• [WORK REQUEST]: Keyword search on "view": report each line of the records that contains it.

--- PROVIDED ENTRIES Enclosed Below ---

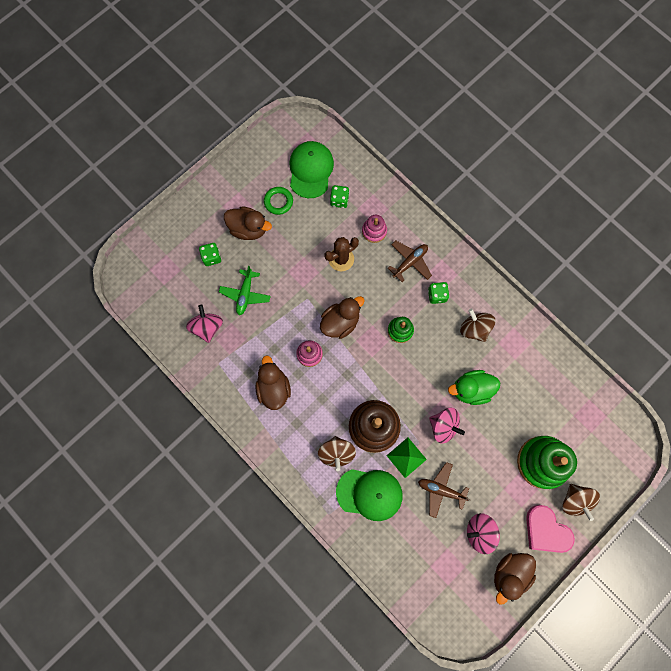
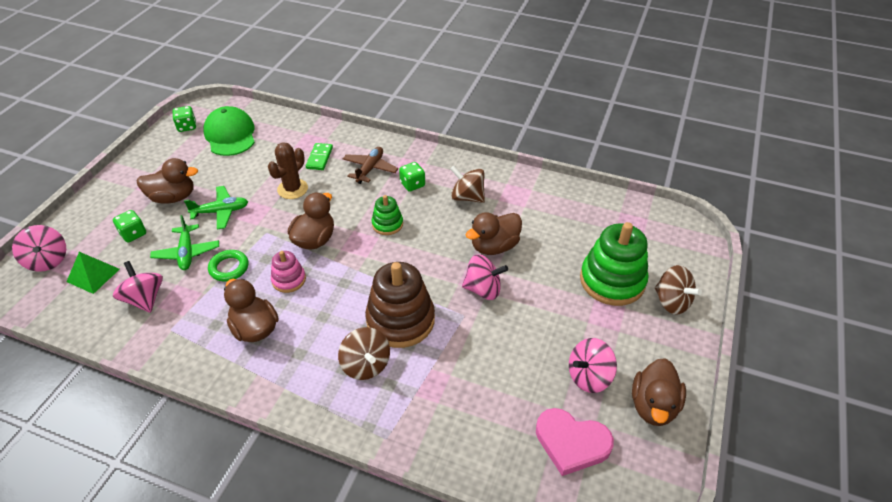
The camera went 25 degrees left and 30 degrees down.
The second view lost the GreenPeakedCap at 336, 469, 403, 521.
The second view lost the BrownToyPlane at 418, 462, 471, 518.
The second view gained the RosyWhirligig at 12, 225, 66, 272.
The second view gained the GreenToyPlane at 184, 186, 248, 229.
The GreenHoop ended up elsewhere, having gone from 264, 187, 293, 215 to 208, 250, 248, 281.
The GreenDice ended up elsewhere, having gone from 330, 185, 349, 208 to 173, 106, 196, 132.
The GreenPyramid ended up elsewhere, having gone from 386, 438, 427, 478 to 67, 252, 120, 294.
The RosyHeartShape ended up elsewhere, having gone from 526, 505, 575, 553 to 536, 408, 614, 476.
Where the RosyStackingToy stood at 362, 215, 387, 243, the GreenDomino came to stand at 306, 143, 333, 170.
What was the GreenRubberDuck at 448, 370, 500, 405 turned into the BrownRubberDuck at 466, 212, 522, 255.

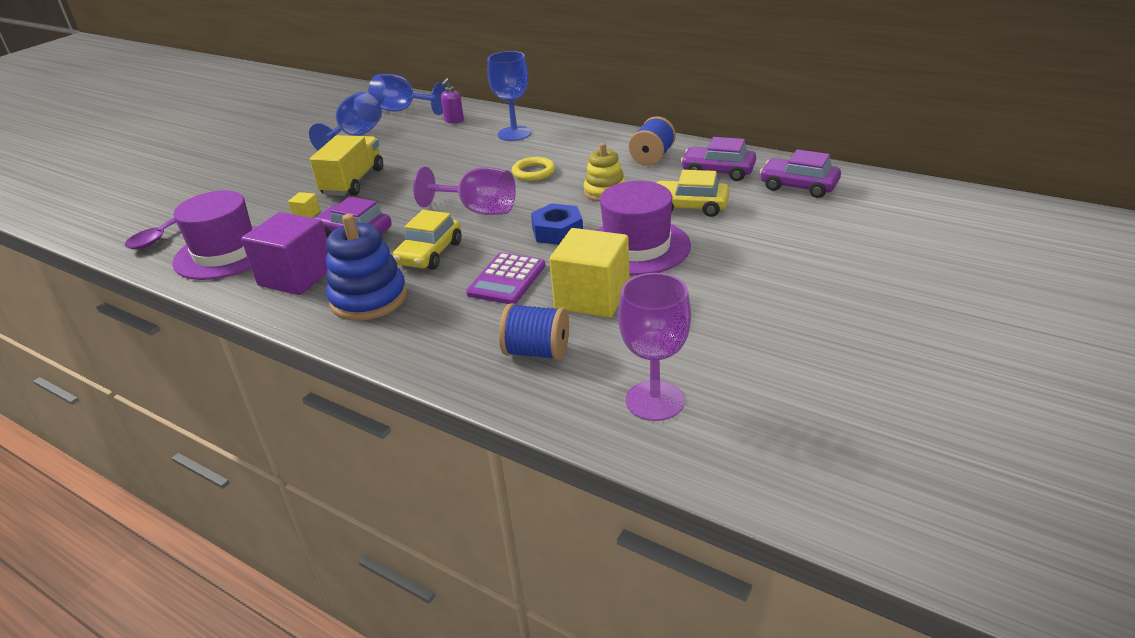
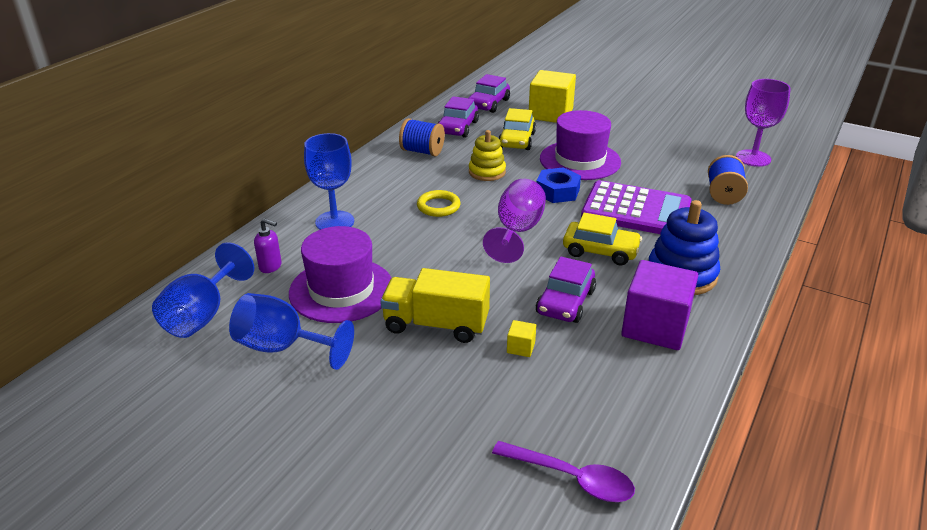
The camera went 95 degrees left and 0 degrees up.
The PurpleTallHat ended up elsewhere, having gone from 172, 190, 257, 280 to 289, 226, 391, 323.
The GoldenCube ended up elsewhere, having gone from 549, 228, 630, 318 to 529, 70, 576, 123.
The size of the PurpleCalculator at 466, 253, 546, 304 changed by a factor of 1.60.

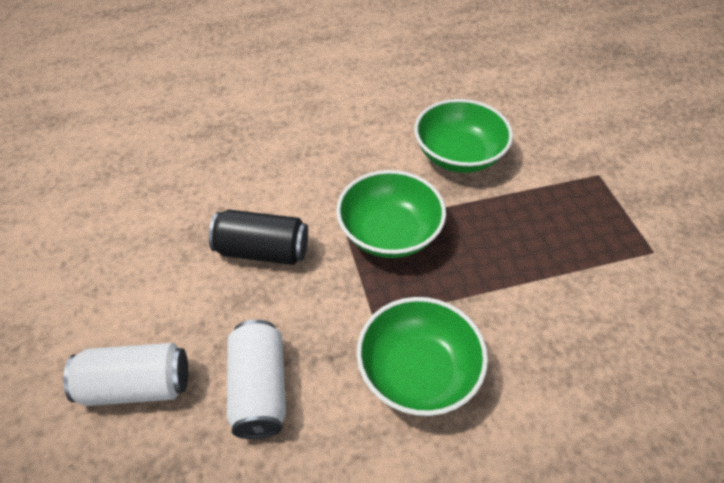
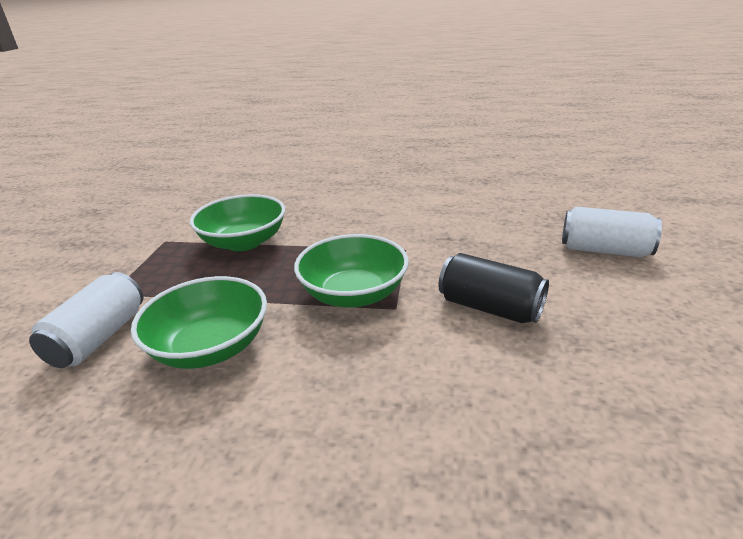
The camera went 155 degrees left and 20 degrees down.
The SnowWhiteCan ended up elsewhere, having gone from 227, 320, 286, 439 to 29, 272, 143, 368.
The GreenServingBowl ended up elsewhere, having gone from 357, 297, 488, 416 to 190, 194, 285, 251.

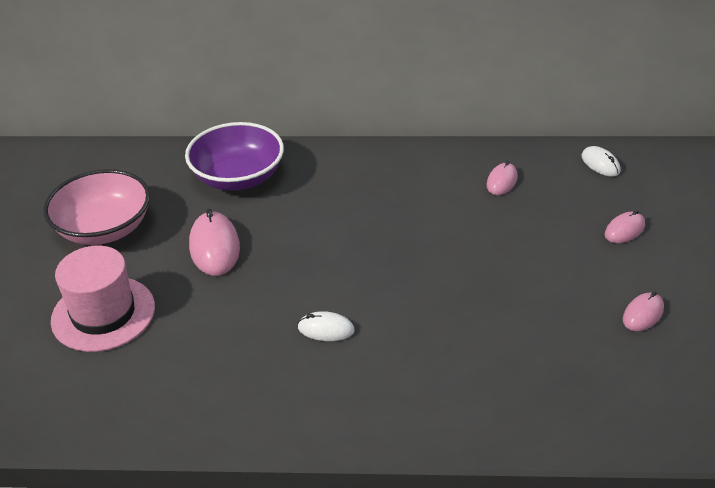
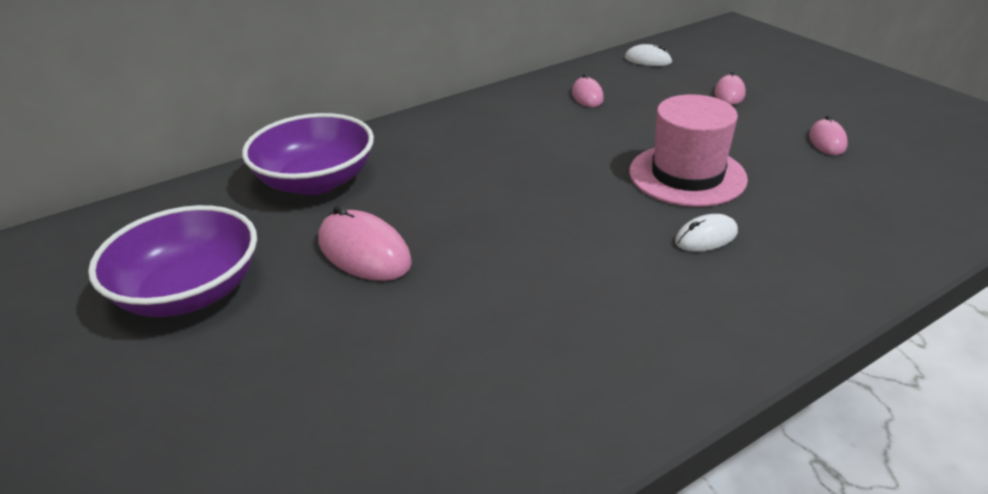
The camera went 35 degrees left and 5 degrees down.
The RosyTallHat ended up elsewhere, having gone from 51, 246, 155, 352 to 629, 94, 748, 207.
The SnowWhitePcMouse ended up elsewhere, having gone from 298, 311, 355, 341 to 675, 214, 738, 252.
What was the RosyServingBowl at 43, 169, 150, 245 turned into the PurpleServingBowl at 88, 205, 257, 317.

--- End of Enclosed PROVIDED ENTRIES ---

• [SOLUTION]:
The second view lost the GreenPeakedCap at 336, 469, 403, 521.
The second view lost the BrownToyPlane at 418, 462, 471, 518.
The second view gained the RosyWhirligig at 12, 225, 66, 272.
The second view gained the GreenToyPlane at 184, 186, 248, 229.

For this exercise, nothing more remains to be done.